◆ Task:
Please repeat exactly the lines below from the one containing "DRIVER1: L298N -> L9110S" down to the one containing "BUTTON pin VCC: 3V3 -> GND", both included, and nothing else.

Stored records:
========
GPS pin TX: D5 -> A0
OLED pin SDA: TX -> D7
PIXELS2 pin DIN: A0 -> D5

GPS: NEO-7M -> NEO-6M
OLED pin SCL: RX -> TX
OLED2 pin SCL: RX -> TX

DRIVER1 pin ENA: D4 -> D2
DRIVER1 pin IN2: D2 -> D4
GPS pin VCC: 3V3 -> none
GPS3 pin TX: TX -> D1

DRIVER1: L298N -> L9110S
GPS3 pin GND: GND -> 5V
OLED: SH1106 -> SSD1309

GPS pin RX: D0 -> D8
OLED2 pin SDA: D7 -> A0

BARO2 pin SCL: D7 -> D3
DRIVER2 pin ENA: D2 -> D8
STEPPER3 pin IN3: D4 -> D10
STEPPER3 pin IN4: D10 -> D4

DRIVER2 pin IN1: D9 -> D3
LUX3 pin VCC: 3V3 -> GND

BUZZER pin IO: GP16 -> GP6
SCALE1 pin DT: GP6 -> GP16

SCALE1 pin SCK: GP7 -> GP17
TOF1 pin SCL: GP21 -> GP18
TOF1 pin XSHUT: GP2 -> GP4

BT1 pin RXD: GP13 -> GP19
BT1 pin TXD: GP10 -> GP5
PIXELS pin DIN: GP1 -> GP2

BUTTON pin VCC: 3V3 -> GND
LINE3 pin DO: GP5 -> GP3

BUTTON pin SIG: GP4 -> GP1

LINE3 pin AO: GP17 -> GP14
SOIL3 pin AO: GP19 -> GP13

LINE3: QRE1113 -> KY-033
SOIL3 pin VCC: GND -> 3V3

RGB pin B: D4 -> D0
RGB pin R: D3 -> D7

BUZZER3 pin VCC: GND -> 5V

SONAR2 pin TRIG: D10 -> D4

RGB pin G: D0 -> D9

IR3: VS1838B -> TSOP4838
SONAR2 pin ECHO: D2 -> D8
========
◆ Answer box:
DRIVER1: L298N -> L9110S
GPS3 pin GND: GND -> 5V
OLED: SH1106 -> SSD1309

GPS pin RX: D0 -> D8
OLED2 pin SDA: D7 -> A0

BARO2 pin SCL: D7 -> D3
DRIVER2 pin ENA: D2 -> D8
STEPPER3 pin IN3: D4 -> D10
STEPPER3 pin IN4: D10 -> D4

DRIVER2 pin IN1: D9 -> D3
LUX3 pin VCC: 3V3 -> GND

BUZZER pin IO: GP16 -> GP6
SCALE1 pin DT: GP6 -> GP16

SCALE1 pin SCK: GP7 -> GP17
TOF1 pin SCL: GP21 -> GP18
TOF1 pin XSHUT: GP2 -> GP4

BT1 pin RXD: GP13 -> GP19
BT1 pin TXD: GP10 -> GP5
PIXELS pin DIN: GP1 -> GP2

BUTTON pin VCC: 3V3 -> GND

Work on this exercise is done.